** START OF DATASET ENTRIES **
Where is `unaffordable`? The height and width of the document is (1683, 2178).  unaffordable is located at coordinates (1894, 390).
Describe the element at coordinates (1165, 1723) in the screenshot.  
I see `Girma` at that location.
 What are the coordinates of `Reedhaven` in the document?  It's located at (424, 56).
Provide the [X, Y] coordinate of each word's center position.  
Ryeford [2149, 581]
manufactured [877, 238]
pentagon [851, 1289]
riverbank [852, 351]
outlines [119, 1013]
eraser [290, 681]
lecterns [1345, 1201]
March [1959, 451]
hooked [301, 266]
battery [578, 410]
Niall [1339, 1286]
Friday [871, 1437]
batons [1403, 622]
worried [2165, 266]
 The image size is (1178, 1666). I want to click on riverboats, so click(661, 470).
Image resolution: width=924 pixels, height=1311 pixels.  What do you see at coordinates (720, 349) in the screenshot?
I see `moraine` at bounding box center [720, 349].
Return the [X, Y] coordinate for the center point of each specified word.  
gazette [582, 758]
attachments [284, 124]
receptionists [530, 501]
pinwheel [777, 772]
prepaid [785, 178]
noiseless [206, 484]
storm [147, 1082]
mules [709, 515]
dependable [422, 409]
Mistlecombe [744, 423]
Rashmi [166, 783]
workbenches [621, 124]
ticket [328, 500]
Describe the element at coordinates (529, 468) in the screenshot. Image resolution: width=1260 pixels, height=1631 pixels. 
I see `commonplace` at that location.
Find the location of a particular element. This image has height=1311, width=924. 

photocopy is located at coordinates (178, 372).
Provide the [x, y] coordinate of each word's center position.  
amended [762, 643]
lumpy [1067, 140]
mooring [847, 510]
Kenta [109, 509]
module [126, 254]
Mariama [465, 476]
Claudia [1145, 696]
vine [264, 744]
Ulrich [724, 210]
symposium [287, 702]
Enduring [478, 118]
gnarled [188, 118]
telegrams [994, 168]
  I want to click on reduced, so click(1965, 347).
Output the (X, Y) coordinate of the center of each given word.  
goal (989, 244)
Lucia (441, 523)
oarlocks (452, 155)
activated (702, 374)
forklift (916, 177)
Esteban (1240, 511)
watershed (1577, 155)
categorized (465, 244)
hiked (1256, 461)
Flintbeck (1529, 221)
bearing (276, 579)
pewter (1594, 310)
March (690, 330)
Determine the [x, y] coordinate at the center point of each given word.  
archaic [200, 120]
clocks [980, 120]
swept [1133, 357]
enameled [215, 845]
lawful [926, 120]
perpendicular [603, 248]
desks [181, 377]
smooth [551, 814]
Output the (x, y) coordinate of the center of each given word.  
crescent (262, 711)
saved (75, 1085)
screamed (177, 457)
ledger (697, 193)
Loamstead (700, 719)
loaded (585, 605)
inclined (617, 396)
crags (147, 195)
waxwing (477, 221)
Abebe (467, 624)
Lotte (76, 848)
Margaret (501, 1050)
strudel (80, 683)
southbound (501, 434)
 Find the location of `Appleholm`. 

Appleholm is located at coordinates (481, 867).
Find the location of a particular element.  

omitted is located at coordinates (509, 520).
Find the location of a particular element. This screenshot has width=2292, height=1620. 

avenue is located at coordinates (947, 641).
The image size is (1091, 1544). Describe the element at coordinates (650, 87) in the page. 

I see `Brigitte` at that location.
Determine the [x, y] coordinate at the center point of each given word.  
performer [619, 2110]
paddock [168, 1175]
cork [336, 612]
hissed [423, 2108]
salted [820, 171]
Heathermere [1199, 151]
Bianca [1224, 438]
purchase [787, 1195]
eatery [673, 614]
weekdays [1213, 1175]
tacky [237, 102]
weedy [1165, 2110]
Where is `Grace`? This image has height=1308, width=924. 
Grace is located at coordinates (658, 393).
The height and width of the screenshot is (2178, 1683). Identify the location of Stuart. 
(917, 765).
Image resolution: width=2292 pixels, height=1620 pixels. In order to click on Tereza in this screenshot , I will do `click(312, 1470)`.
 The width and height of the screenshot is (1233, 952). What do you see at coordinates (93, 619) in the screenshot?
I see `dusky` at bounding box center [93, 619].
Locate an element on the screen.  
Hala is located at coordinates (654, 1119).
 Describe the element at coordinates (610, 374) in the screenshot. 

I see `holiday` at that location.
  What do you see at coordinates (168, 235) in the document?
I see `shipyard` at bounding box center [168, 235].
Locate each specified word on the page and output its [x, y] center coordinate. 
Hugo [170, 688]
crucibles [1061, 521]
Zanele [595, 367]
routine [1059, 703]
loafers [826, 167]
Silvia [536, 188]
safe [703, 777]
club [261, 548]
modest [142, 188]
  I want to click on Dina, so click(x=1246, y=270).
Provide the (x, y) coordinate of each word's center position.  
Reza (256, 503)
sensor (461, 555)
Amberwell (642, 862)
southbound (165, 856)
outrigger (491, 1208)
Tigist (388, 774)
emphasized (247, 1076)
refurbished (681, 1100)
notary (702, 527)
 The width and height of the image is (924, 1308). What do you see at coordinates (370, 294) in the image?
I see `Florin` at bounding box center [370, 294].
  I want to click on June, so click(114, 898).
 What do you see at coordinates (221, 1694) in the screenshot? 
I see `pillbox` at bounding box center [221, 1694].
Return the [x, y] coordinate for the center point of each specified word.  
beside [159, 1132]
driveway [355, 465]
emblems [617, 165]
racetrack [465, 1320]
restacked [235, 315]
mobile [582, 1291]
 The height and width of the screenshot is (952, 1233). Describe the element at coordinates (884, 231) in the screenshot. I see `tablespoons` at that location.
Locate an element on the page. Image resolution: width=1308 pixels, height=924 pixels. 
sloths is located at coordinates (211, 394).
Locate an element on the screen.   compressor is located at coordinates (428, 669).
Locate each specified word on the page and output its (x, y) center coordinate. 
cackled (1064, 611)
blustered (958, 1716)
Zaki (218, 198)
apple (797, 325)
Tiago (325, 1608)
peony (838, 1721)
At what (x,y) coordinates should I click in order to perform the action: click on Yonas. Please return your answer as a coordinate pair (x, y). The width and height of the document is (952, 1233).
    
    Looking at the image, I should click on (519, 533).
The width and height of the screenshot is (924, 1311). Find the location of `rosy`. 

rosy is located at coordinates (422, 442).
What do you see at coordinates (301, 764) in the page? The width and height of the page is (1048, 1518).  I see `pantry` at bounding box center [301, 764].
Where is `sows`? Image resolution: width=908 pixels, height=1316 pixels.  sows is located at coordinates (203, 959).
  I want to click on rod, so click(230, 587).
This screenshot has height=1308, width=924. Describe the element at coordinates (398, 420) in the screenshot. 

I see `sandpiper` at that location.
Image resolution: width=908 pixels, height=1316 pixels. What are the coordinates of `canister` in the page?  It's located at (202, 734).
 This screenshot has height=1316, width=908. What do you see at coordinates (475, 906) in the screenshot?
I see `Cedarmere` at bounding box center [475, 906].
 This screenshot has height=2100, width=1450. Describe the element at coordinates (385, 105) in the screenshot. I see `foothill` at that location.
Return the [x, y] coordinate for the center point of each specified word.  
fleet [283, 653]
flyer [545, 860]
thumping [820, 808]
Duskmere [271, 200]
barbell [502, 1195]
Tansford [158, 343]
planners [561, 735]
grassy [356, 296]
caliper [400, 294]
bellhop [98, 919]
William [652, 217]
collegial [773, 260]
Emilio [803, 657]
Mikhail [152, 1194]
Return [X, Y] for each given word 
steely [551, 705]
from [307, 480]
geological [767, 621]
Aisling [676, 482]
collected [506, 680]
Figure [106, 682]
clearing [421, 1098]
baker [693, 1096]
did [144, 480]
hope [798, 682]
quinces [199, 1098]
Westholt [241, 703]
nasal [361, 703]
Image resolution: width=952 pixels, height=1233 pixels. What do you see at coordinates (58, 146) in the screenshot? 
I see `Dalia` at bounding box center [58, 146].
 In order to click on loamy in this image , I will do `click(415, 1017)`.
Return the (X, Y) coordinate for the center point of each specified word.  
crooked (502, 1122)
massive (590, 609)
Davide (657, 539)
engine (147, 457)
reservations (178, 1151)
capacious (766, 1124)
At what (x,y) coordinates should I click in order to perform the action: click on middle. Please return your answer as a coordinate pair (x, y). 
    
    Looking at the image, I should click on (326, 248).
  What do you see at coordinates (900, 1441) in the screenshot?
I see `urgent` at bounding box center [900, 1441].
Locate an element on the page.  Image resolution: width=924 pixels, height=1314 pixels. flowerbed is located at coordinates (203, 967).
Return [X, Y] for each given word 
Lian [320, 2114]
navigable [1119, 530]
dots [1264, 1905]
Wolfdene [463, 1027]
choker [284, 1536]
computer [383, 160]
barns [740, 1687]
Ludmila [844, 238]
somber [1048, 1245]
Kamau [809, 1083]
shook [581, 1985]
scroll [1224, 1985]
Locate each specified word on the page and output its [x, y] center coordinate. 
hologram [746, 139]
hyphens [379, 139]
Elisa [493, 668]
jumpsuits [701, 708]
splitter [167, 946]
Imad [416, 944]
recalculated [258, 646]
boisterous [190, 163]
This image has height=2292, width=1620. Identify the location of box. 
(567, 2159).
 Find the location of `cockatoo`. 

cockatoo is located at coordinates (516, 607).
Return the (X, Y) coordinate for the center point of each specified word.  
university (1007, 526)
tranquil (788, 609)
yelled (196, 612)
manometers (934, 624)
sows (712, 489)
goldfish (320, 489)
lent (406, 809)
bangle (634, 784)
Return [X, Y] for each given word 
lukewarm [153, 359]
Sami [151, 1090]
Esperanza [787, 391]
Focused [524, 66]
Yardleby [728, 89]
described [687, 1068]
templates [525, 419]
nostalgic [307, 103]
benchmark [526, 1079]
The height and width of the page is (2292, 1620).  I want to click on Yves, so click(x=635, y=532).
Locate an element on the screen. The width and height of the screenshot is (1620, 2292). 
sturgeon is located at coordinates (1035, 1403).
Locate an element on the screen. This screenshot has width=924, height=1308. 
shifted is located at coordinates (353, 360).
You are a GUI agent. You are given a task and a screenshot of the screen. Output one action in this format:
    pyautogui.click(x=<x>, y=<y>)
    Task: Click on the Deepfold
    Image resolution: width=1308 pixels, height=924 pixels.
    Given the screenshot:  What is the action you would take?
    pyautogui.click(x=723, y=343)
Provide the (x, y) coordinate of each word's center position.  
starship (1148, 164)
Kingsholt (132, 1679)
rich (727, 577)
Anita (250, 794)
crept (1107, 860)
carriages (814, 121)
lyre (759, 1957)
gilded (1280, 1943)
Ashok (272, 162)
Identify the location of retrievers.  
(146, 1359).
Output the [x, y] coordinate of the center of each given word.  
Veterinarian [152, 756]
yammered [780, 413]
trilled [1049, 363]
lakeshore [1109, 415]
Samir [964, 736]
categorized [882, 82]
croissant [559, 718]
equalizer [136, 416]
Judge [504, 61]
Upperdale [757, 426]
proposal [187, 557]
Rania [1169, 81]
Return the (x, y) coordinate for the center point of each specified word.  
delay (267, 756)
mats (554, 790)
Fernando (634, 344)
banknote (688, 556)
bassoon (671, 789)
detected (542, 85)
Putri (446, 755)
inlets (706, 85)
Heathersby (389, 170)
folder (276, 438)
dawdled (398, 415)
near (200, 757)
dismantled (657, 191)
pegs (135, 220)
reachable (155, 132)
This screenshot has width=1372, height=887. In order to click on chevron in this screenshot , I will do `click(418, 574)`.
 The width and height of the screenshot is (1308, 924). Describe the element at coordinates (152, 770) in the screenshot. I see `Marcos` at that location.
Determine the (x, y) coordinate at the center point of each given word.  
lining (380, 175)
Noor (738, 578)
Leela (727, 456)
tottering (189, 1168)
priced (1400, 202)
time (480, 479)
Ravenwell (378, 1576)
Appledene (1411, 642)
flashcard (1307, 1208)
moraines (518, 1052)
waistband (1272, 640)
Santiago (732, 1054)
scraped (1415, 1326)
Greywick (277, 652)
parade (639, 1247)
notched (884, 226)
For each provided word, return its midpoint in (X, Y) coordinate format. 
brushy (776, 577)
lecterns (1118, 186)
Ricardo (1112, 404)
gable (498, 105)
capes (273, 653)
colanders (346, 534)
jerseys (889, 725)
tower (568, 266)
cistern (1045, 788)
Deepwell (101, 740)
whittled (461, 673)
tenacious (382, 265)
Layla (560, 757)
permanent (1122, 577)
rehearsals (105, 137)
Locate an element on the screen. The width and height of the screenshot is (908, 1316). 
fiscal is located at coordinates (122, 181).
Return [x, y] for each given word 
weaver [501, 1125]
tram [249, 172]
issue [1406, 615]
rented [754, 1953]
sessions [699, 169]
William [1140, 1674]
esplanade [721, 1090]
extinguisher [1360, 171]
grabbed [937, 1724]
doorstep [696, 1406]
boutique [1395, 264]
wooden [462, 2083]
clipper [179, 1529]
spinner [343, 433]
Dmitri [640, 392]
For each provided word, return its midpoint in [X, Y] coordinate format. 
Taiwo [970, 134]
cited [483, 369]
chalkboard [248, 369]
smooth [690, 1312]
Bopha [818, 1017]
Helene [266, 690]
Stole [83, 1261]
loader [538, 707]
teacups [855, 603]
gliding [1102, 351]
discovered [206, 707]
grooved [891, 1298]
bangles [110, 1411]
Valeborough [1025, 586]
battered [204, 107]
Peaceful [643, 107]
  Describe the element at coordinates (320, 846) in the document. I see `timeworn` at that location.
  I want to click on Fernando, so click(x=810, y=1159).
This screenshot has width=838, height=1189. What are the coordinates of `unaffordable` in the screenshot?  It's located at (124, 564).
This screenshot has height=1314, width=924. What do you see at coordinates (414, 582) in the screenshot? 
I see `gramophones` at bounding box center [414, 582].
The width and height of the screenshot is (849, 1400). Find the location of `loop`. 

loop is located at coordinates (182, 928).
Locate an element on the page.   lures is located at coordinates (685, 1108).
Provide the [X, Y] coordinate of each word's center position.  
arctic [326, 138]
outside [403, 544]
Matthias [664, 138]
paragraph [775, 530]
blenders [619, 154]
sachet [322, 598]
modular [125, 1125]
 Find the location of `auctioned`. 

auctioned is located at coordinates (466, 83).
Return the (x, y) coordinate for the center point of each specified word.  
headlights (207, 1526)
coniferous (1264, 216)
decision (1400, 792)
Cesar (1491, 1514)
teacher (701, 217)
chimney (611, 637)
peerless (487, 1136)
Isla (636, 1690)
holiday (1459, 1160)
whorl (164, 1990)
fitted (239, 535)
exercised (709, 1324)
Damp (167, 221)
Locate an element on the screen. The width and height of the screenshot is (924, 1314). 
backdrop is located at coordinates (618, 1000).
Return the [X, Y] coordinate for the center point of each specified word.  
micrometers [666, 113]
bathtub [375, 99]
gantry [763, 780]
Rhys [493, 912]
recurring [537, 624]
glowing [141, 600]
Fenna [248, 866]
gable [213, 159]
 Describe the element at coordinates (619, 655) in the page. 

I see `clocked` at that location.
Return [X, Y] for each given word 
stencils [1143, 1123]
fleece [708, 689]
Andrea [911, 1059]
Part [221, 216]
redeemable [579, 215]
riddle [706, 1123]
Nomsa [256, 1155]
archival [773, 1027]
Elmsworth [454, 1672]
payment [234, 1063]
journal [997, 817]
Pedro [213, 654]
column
** END OF DATASET ENTRIES **
# EXERCISE OBJECTIVE
Copy the lines above verbatim, beginning with the line that contains "planners [561, 735]" and ending after the line that contains "capacious (766, 1124)".

# EXERCISE RESULT
planners [561, 735]
grassy [356, 296]
caliper [400, 294]
bellhop [98, 919]
William [652, 217]
collegial [773, 260]
Emilio [803, 657]
Mikhail [152, 1194]
Return [X, Y] for each given word 
steely [551, 705]
from [307, 480]
geological [767, 621]
Aisling [676, 482]
collected [506, 680]
Figure [106, 682]
clearing [421, 1098]
baker [693, 1096]
did [144, 480]
hope [798, 682]
quinces [199, 1098]
Westholt [241, 703]
nasal [361, 703]
Image resolution: width=952 pixels, height=1233 pixels. What do you see at coordinates (58, 146) in the screenshot? 
I see `Dalia` at bounding box center [58, 146].
 In order to click on loamy in this image , I will do `click(415, 1017)`.
Return the (X, Y) coordinate for the center point of each specified word.  
crooked (502, 1122)
massive (590, 609)
Davide (657, 539)
engine (147, 457)
reservations (178, 1151)
capacious (766, 1124)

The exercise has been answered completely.